▸ SUPPLIED ENTRIES
▽

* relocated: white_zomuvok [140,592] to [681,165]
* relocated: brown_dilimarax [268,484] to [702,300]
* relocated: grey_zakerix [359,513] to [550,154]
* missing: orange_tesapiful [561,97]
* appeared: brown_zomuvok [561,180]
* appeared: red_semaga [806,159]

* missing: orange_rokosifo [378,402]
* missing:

△
▽

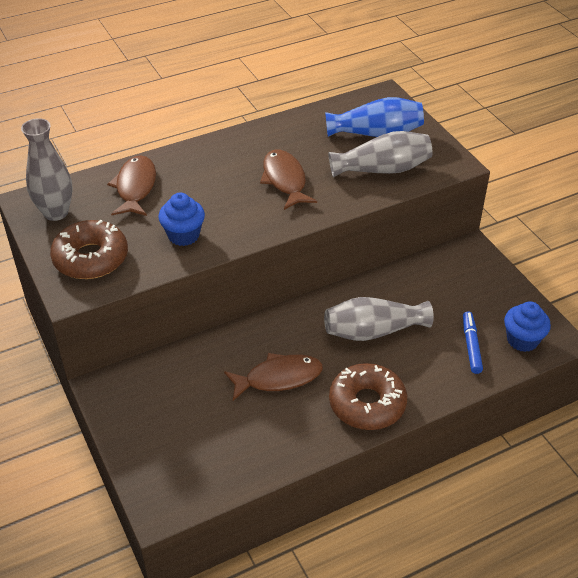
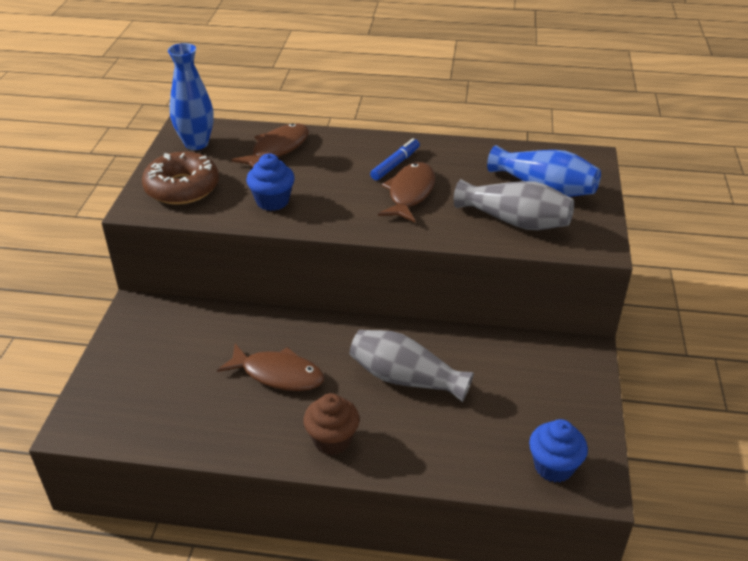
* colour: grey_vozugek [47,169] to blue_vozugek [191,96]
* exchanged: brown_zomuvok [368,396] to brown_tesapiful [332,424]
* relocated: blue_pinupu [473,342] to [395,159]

△
▽

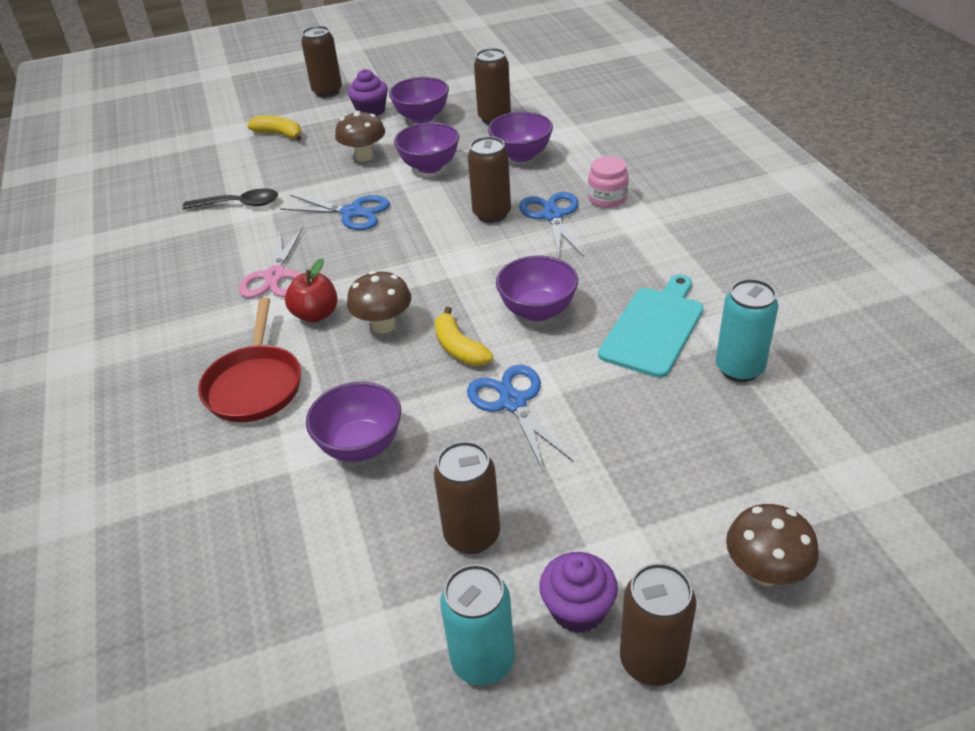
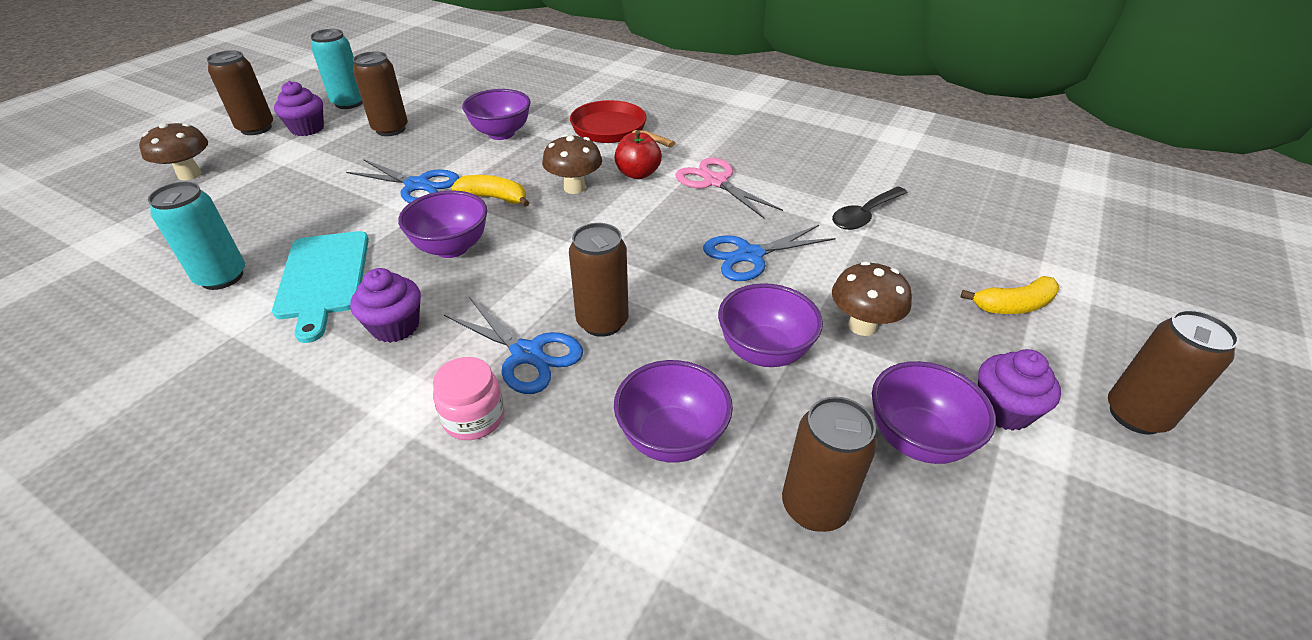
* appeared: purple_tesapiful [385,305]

△

▸ YOUR OBJECTIVE
For the listing above, print only the lines starting at the line containing "[140,592] to [681,165]" and ending at the line containing "appeared: brown_zomuvok [561,180]", exactly, both included.

▸ EXERCISE ANSWER
* relocated: white_zomuvok [140,592] to [681,165]
* relocated: brown_dilimarax [268,484] to [702,300]
* relocated: grey_zakerix [359,513] to [550,154]
* missing: orange_tesapiful [561,97]
* appeared: brown_zomuvok [561,180]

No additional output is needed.